[Excerpts from a dataset]
--- START ---
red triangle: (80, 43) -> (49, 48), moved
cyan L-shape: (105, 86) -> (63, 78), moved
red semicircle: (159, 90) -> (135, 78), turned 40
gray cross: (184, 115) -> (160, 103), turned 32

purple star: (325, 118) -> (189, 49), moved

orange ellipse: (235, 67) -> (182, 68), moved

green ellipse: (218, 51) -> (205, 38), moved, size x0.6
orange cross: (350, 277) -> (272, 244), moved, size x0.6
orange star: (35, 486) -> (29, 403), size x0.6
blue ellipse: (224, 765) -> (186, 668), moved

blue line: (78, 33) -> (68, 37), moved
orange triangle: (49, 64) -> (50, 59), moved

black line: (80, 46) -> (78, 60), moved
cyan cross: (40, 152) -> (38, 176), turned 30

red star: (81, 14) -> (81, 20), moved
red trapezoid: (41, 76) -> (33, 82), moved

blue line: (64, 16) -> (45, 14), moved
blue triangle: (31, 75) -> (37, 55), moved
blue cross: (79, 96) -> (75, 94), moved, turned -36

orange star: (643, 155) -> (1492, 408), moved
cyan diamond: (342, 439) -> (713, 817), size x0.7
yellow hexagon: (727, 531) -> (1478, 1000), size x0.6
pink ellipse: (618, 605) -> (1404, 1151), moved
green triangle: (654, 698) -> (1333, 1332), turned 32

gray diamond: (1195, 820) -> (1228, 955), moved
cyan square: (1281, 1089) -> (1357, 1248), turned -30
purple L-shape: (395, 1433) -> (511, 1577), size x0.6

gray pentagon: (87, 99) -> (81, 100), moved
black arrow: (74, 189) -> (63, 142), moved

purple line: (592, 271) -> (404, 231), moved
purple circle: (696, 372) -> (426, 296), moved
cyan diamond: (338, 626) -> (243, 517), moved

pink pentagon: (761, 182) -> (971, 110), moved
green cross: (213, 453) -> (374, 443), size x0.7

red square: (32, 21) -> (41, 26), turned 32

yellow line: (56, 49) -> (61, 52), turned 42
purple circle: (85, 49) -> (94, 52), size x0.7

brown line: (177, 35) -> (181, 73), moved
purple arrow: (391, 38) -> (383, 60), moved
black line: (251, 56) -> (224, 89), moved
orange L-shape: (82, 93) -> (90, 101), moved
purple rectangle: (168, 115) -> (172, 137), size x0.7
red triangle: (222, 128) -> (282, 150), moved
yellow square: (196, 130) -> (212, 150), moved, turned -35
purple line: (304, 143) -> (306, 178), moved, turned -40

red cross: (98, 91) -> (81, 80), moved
--- END ---
_Your goal_
Each record above is to be reproduced exactly, in full.

_Solution for this task_
red triangle: (80, 43) -> (49, 48), moved
cyan L-shape: (105, 86) -> (63, 78), moved
red semicircle: (159, 90) -> (135, 78), turned 40
gray cross: (184, 115) -> (160, 103), turned 32

purple star: (325, 118) -> (189, 49), moved

orange ellipse: (235, 67) -> (182, 68), moved

green ellipse: (218, 51) -> (205, 38), moved, size x0.6
orange cross: (350, 277) -> (272, 244), moved, size x0.6
orange star: (35, 486) -> (29, 403), size x0.6
blue ellipse: (224, 765) -> (186, 668), moved

blue line: (78, 33) -> (68, 37), moved
orange triangle: (49, 64) -> (50, 59), moved

black line: (80, 46) -> (78, 60), moved
cyan cross: (40, 152) -> (38, 176), turned 30

red star: (81, 14) -> (81, 20), moved
red trapezoid: (41, 76) -> (33, 82), moved

blue line: (64, 16) -> (45, 14), moved
blue triangle: (31, 75) -> (37, 55), moved
blue cross: (79, 96) -> (75, 94), moved, turned -36

orange star: (643, 155) -> (1492, 408), moved
cyan diamond: (342, 439) -> (713, 817), size x0.7
yellow hexagon: (727, 531) -> (1478, 1000), size x0.6
pink ellipse: (618, 605) -> (1404, 1151), moved
green triangle: (654, 698) -> (1333, 1332), turned 32

gray diamond: (1195, 820) -> (1228, 955), moved
cyan square: (1281, 1089) -> (1357, 1248), turned -30
purple L-shape: (395, 1433) -> (511, 1577), size x0.6

gray pentagon: (87, 99) -> (81, 100), moved
black arrow: (74, 189) -> (63, 142), moved

purple line: (592, 271) -> (404, 231), moved
purple circle: (696, 372) -> (426, 296), moved
cyan diamond: (338, 626) -> (243, 517), moved

pink pentagon: (761, 182) -> (971, 110), moved
green cross: (213, 453) -> (374, 443), size x0.7

red square: (32, 21) -> (41, 26), turned 32

yellow line: (56, 49) -> (61, 52), turned 42
purple circle: (85, 49) -> (94, 52), size x0.7

brown line: (177, 35) -> (181, 73), moved
purple arrow: (391, 38) -> (383, 60), moved
black line: (251, 56) -> (224, 89), moved
orange L-shape: (82, 93) -> (90, 101), moved
purple rectangle: (168, 115) -> (172, 137), size x0.7
red triangle: (222, 128) -> (282, 150), moved
yellow square: (196, 130) -> (212, 150), moved, turned -35
purple line: (304, 143) -> (306, 178), moved, turned -40

red cross: (98, 91) -> (81, 80), moved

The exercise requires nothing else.